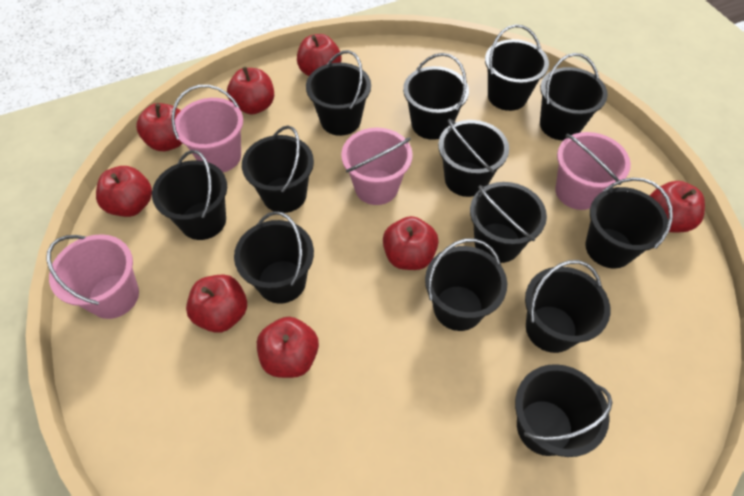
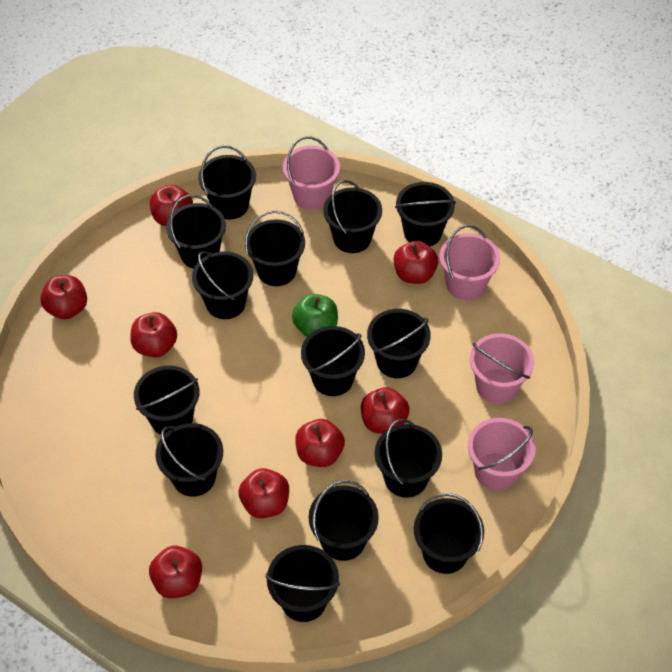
black bucket: 13 -> 14
green apple: 0 -> 1

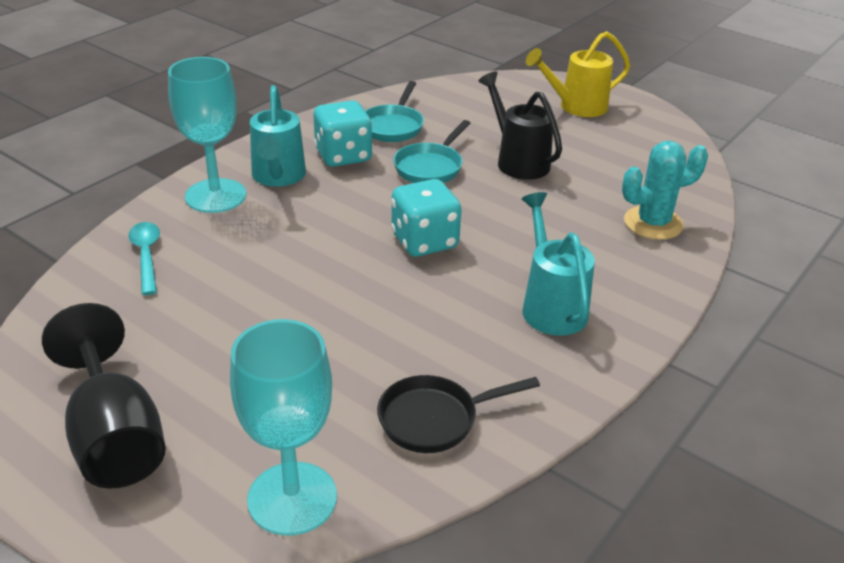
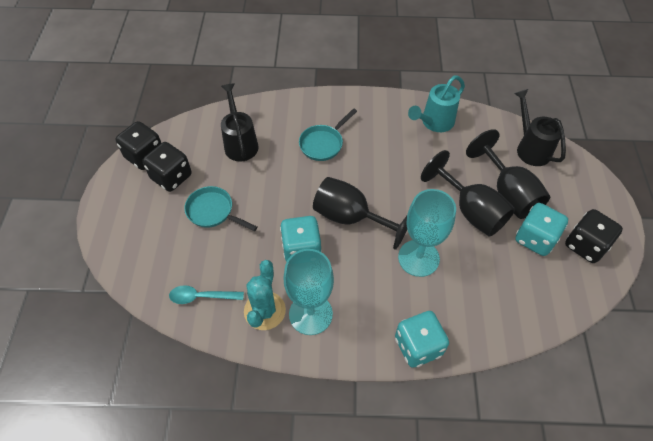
black dice: 0 -> 3
black goblet: 1 -> 3
black pan: 1 -> 0
black watering can: 1 -> 2
turquoise dice: 2 -> 3
turquoise watering can: 2 -> 1
yellow watering can: 1 -> 0

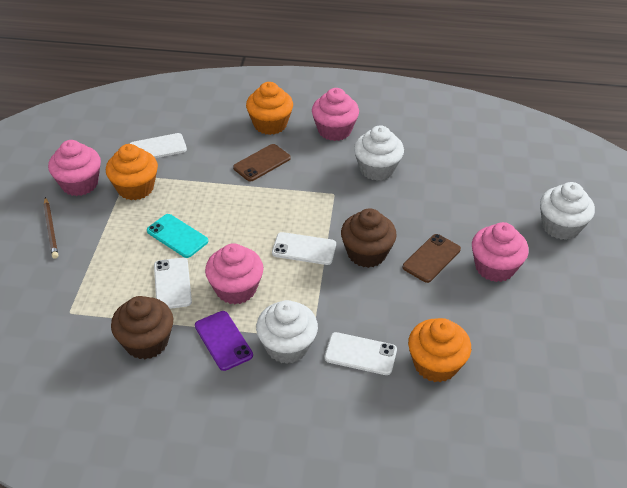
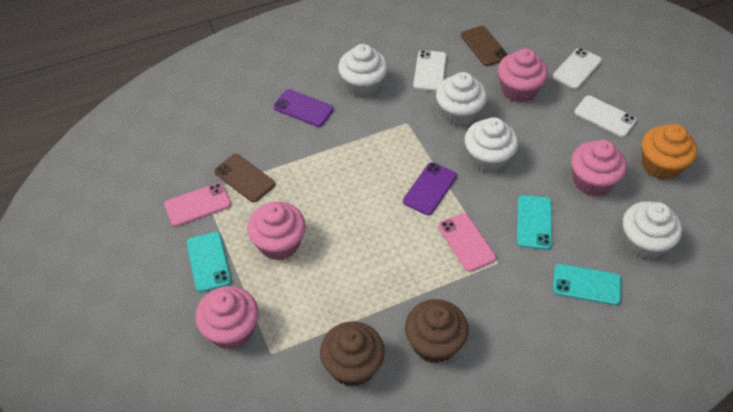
brown pencil: 1 -> 0
orange cupcake: 3 -> 1
pink phone: 0 -> 2
purple phone: 1 -> 2
turquoise phone: 1 -> 3
white cupcake: 3 -> 4
white phone: 4 -> 3

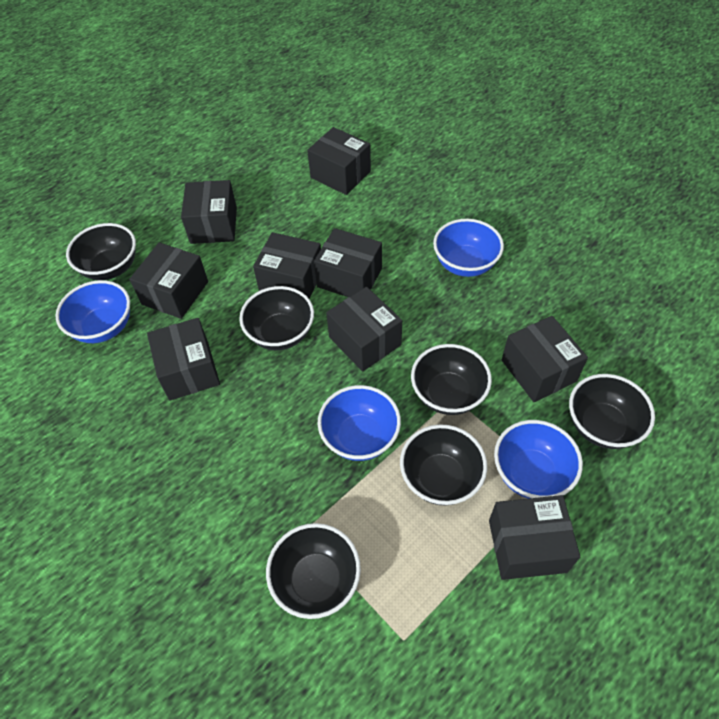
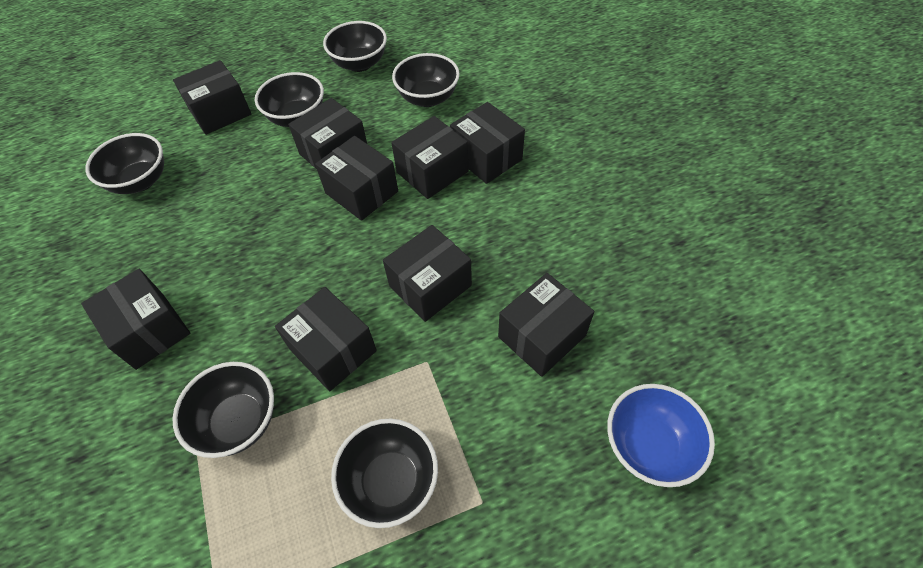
blue bowl: 4 -> 1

TASK DESCRIPTION |
Everything in the listing must be restated word for word, except for the pictures.

WRITTEN ANSWER |
black bucket: 13 -> 14
green apple: 0 -> 1

black dice: 0 -> 3
black goblet: 1 -> 3
black pan: 1 -> 0
black watering can: 1 -> 2
turquoise dice: 2 -> 3
turquoise watering can: 2 -> 1
yellow watering can: 1 -> 0

brown pencil: 1 -> 0
orange cupcake: 3 -> 1
pink phone: 0 -> 2
purple phone: 1 -> 2
turquoise phone: 1 -> 3
white cupcake: 3 -> 4
white phone: 4 -> 3

blue bowl: 4 -> 1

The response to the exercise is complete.